• DATA RECORDS
◆ ◆ ◆ ◆

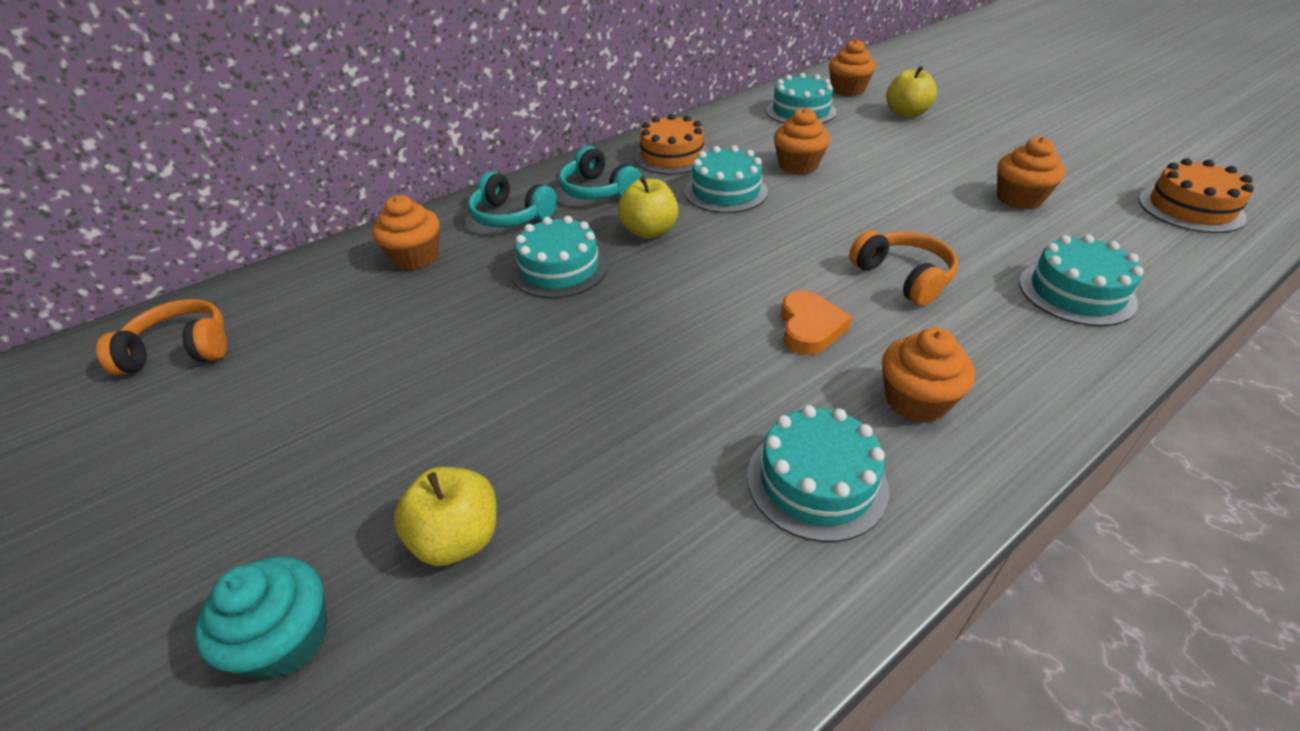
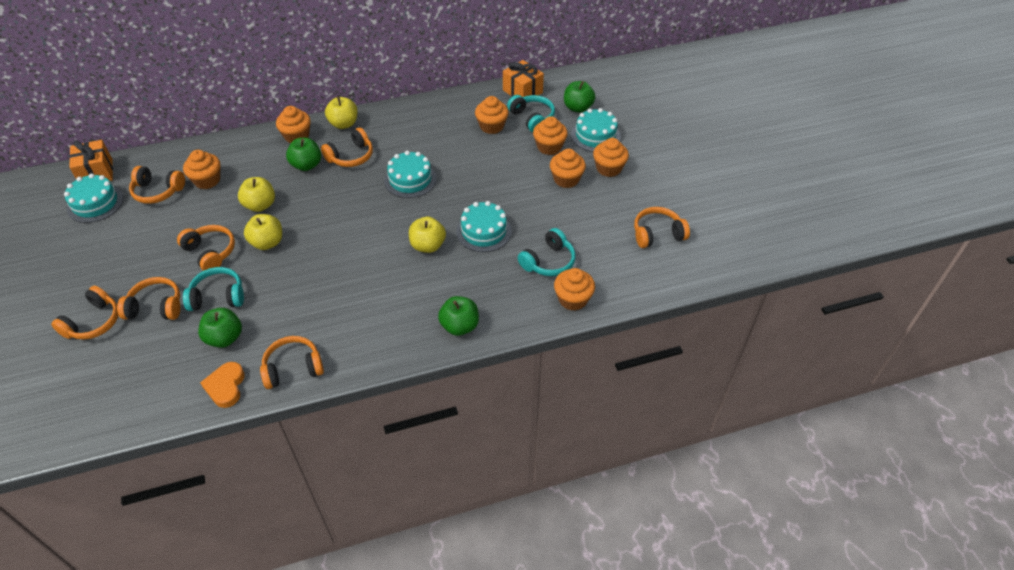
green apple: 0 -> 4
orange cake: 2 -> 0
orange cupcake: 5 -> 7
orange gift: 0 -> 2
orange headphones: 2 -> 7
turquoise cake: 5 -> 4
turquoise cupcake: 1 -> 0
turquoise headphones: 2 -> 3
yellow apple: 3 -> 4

◆ ◆ ◆ ◆

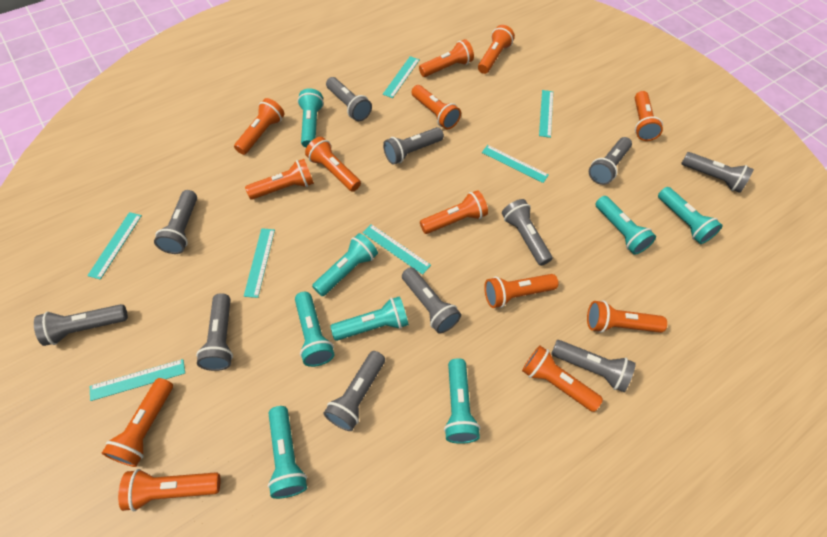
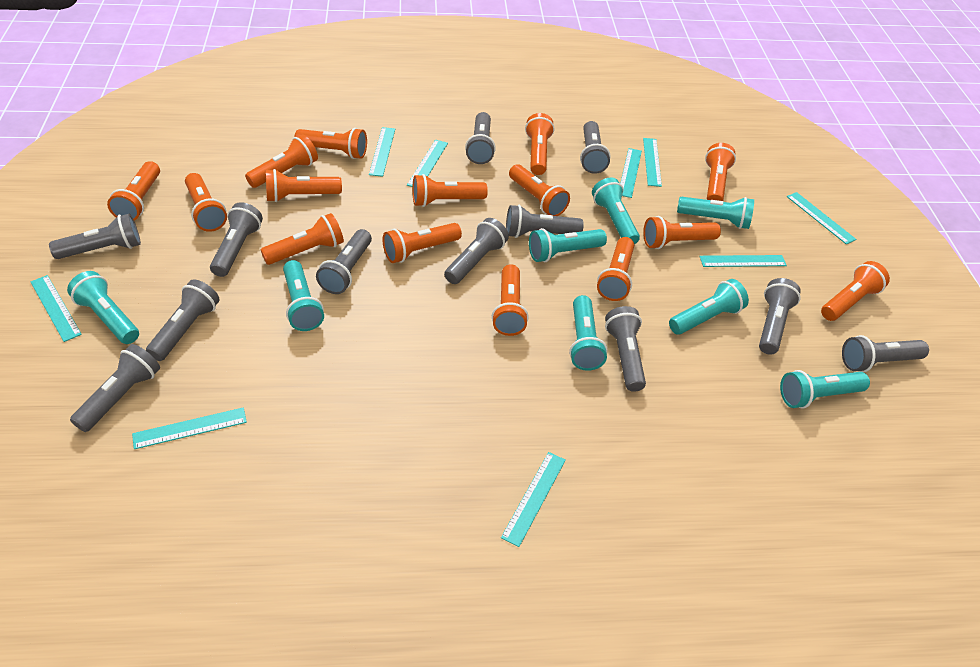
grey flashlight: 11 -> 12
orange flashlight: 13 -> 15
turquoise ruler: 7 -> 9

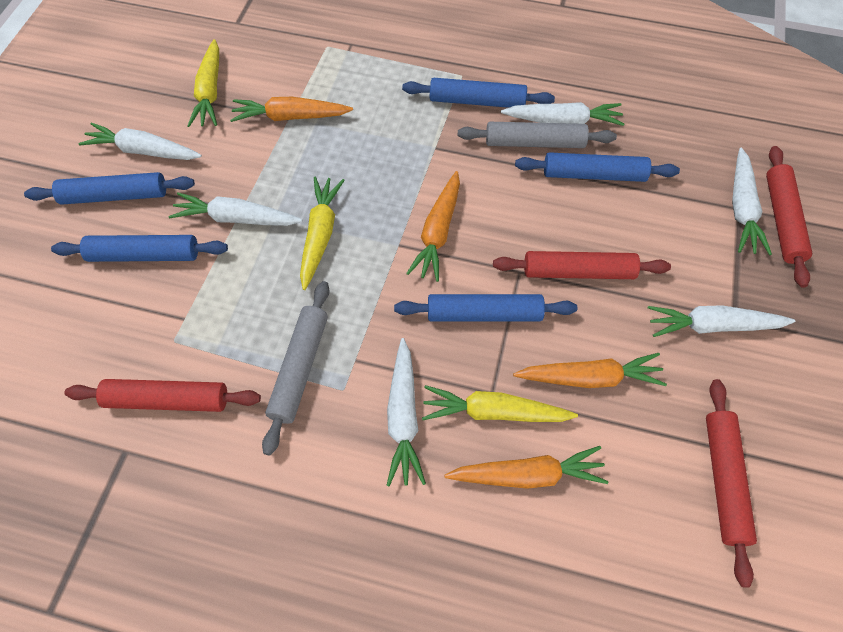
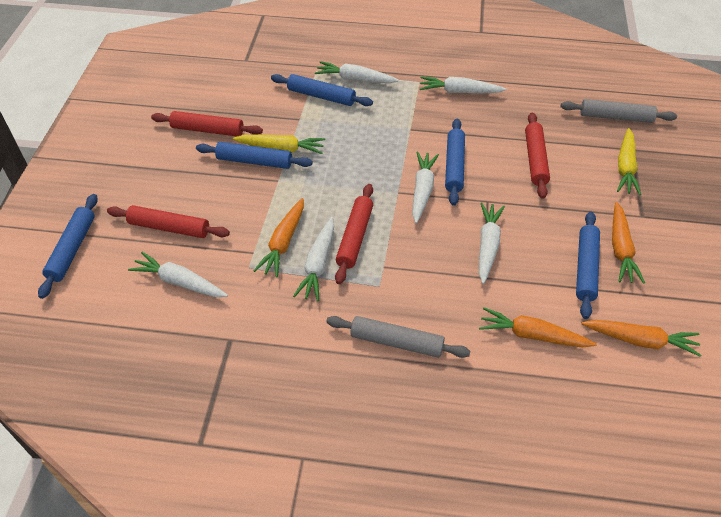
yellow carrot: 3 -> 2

◆ ◆ ◆ ◆

• TASK TO CARRY OUT
Give the exact lines, and only those, from the line containing "green apple: 0 -> 4" through the line containing "yellow apple: 3 -> 4" in the entries above.

• RESPONSE AREA
green apple: 0 -> 4
orange cake: 2 -> 0
orange cupcake: 5 -> 7
orange gift: 0 -> 2
orange headphones: 2 -> 7
turquoise cake: 5 -> 4
turquoise cupcake: 1 -> 0
turquoise headphones: 2 -> 3
yellow apple: 3 -> 4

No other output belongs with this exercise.